▸ **The task**:
With the images left out, print every entry that follows exactly.
"""
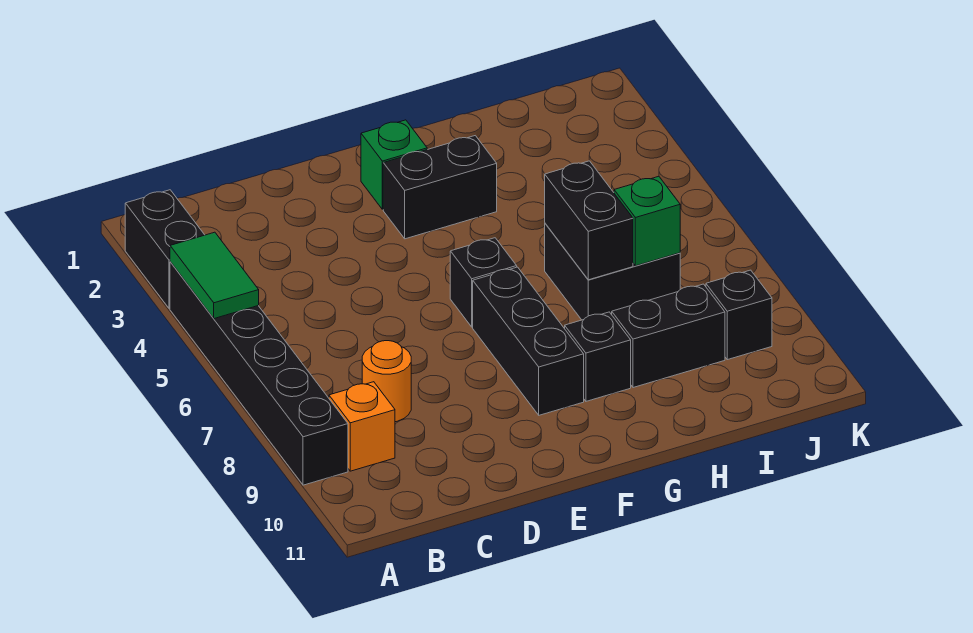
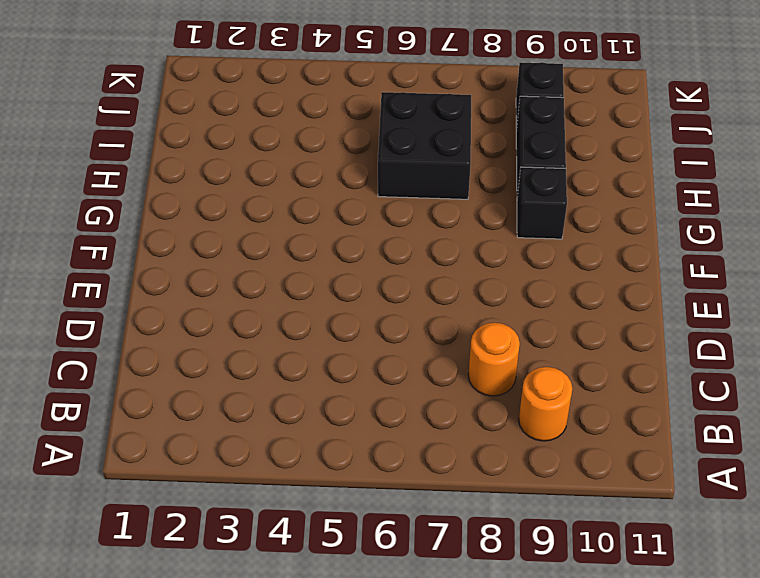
orange round brick B9 level 1 -> orange brick B9 level 1
none -> black brick A2:A3 level 1
none -> black brick A4:A9 level 1
none -> green brick F2 level 1

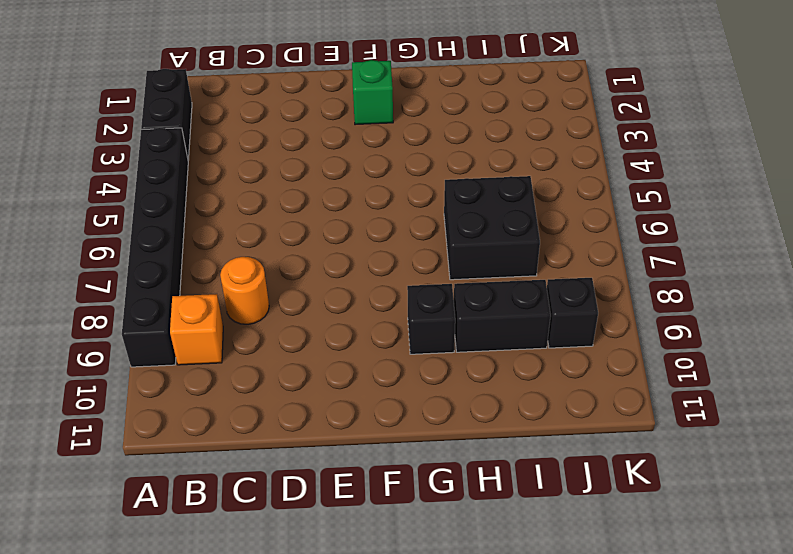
none -> black brick F3:G3 level 1
none -> black brick F6 level 1
none -> black brick F7:F9 level 1

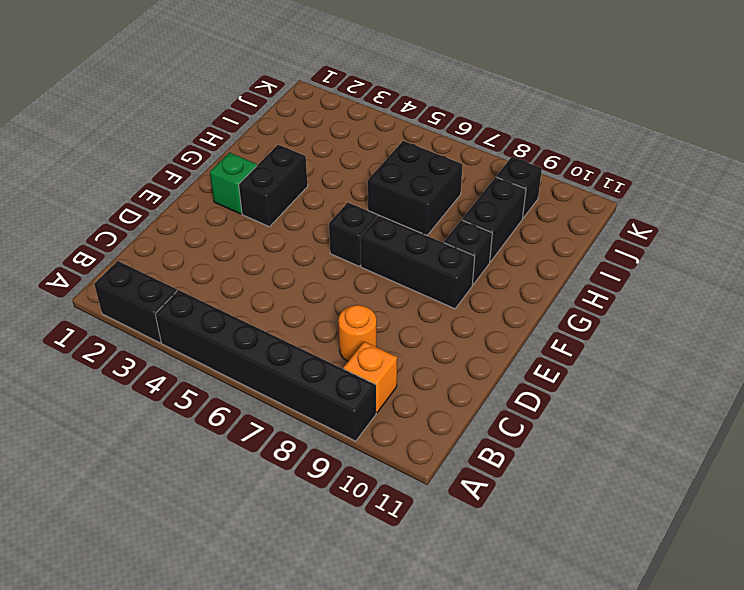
none -> green tile A4:A5 level 2
none -> black brick H6:H7 level 2
none -> green brick I7 level 2

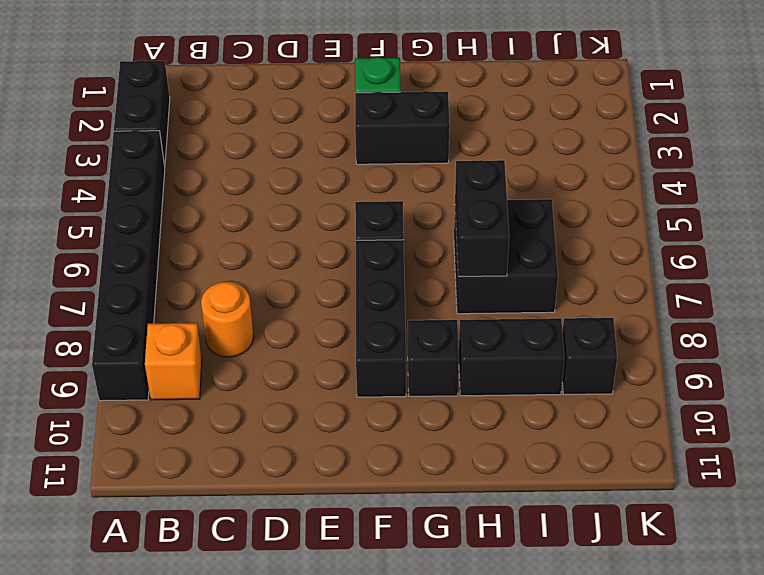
none -> green tile A4:A5 level 2
none -> green brick I7 level 2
"""
▸ **Result of this task**:
orange round brick B9 level 1 -> orange brick B9 level 1
none -> black brick A2:A3 level 1
none -> black brick A4:A9 level 1
none -> green brick F2 level 1

none -> black brick F3:G3 level 1
none -> black brick F6 level 1
none -> black brick F7:F9 level 1

none -> green tile A4:A5 level 2
none -> black brick H6:H7 level 2
none -> green brick I7 level 2

none -> green tile A4:A5 level 2
none -> green brick I7 level 2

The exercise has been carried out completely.